This exercise calls for the records to be returned exactly, with images removed.

■ Records for processing
▼
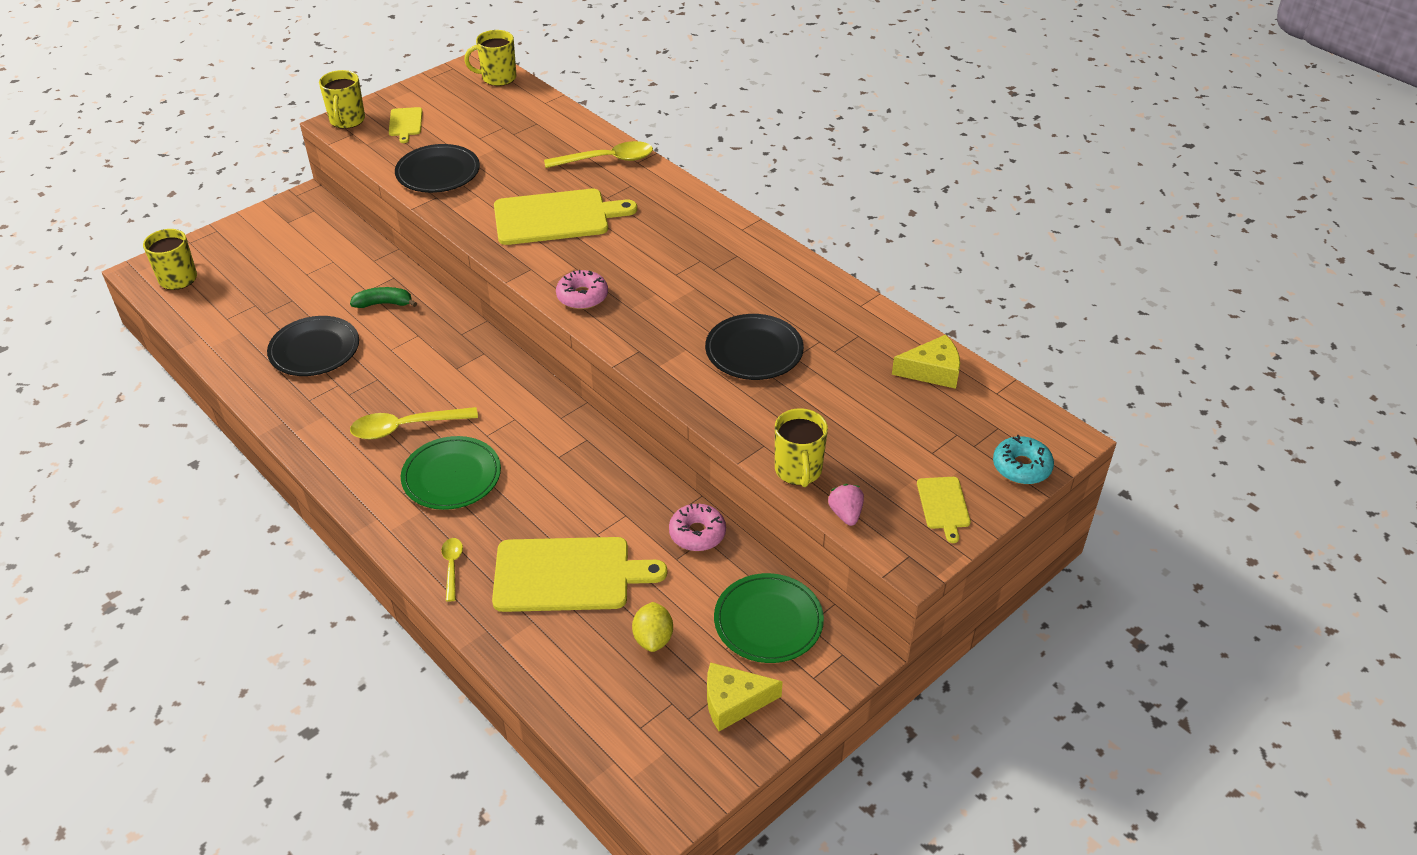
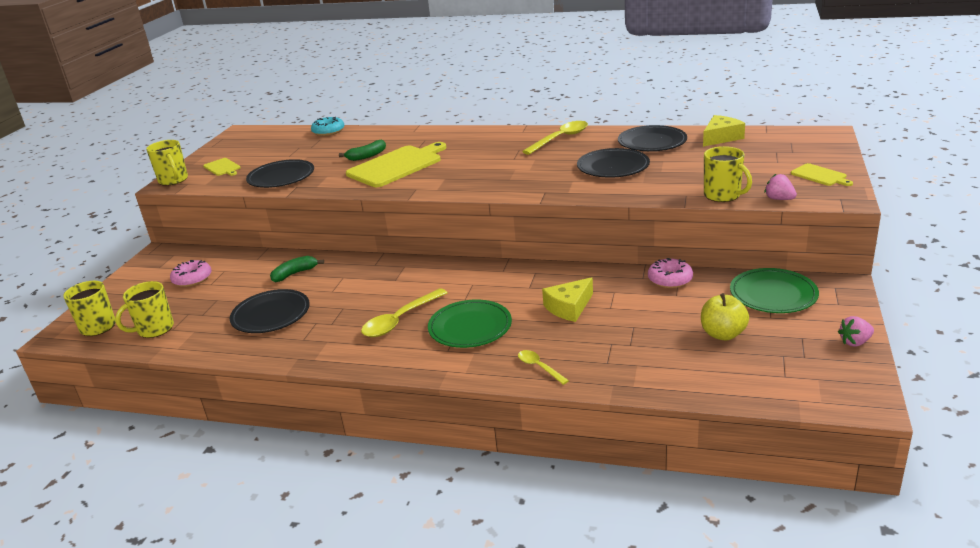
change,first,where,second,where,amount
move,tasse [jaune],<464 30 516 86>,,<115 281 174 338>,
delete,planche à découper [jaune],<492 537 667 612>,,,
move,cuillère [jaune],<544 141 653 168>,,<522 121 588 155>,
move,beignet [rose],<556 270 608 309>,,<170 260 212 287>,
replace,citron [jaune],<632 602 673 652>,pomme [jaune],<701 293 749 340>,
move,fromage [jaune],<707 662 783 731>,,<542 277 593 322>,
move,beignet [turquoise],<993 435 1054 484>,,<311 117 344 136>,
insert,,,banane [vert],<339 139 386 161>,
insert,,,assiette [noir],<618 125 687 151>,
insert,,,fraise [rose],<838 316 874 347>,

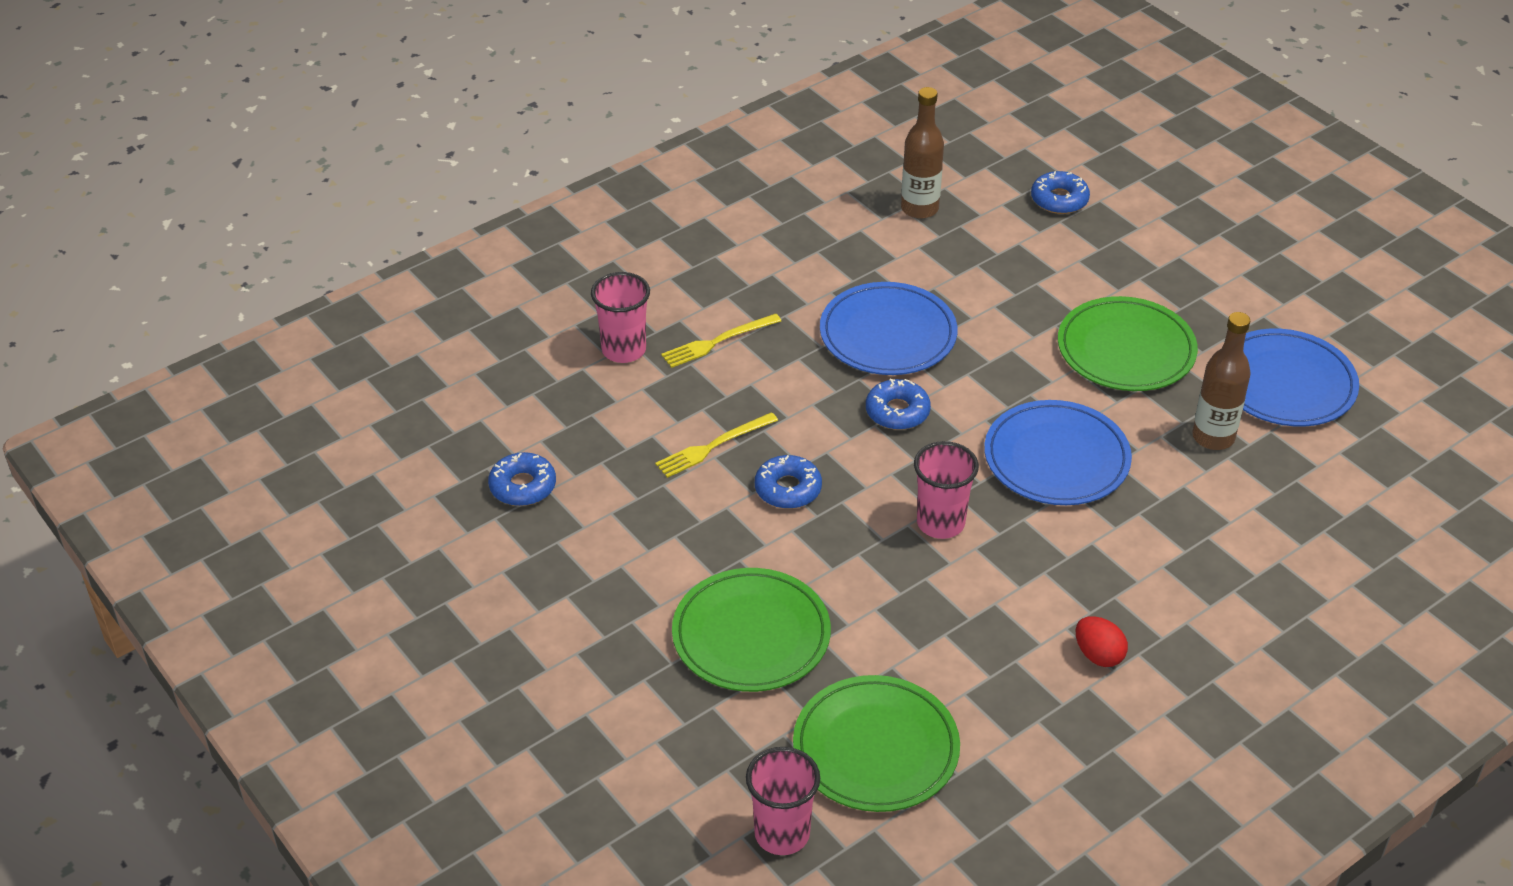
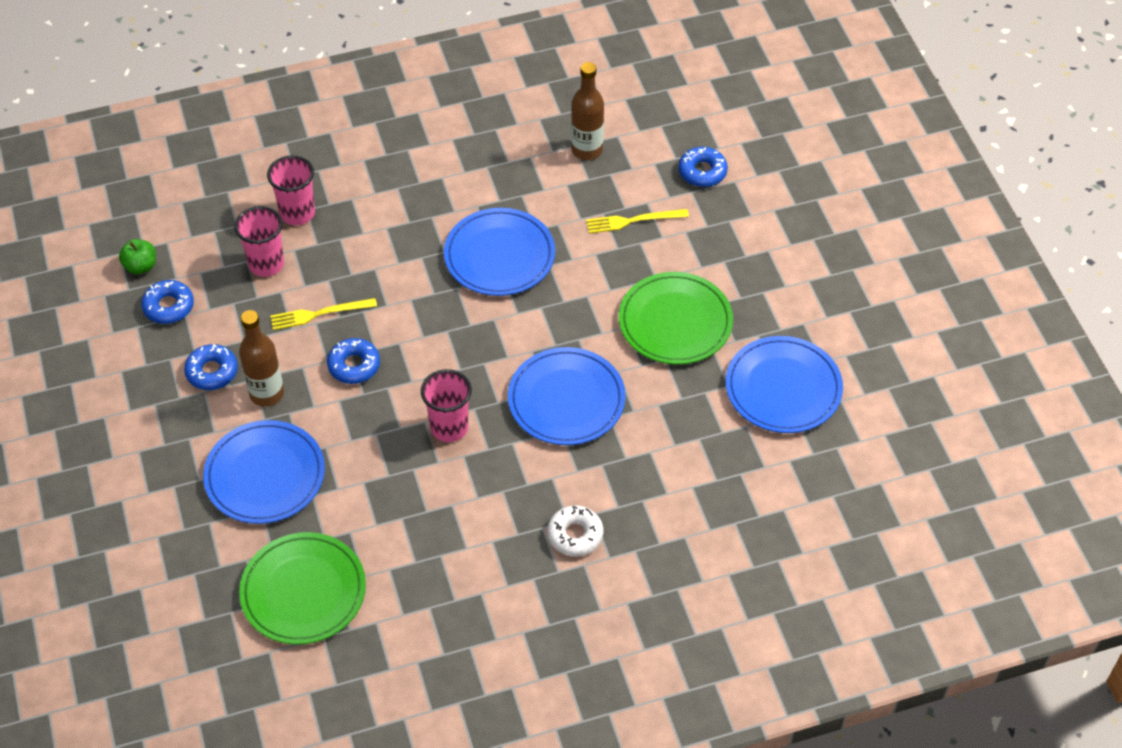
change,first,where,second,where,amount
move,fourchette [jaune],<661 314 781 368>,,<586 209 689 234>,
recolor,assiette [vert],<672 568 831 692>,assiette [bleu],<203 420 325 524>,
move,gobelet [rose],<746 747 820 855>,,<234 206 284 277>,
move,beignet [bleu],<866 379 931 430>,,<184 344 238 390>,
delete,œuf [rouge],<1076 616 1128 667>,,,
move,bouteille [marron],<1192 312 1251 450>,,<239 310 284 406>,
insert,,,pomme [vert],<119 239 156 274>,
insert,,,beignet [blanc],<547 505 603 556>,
▲
■ Written response
change,first,where,second,where,amount
move,tasse [jaune],<464 30 516 86>,,<115 281 174 338>,
delete,planche à découper [jaune],<492 537 667 612>,,,
move,cuillère [jaune],<544 141 653 168>,,<522 121 588 155>,
move,beignet [rose],<556 270 608 309>,,<170 260 212 287>,
replace,citron [jaune],<632 602 673 652>,pomme [jaune],<701 293 749 340>,
move,fromage [jaune],<707 662 783 731>,,<542 277 593 322>,
move,beignet [turquoise],<993 435 1054 484>,,<311 117 344 136>,
insert,,,banane [vert],<339 139 386 161>,
insert,,,assiette [noir],<618 125 687 151>,
insert,,,fraise [rose],<838 316 874 347>,

change,first,where,second,where,amount
move,fourchette [jaune],<661 314 781 368>,,<586 209 689 234>,
recolor,assiette [vert],<672 568 831 692>,assiette [bleu],<203 420 325 524>,
move,gobelet [rose],<746 747 820 855>,,<234 206 284 277>,
move,beignet [bleu],<866 379 931 430>,,<184 344 238 390>,
delete,œuf [rouge],<1076 616 1128 667>,,,
move,bouteille [marron],<1192 312 1251 450>,,<239 310 284 406>,
insert,,,pomme [vert],<119 239 156 274>,
insert,,,beignet [blanc],<547 505 603 556>,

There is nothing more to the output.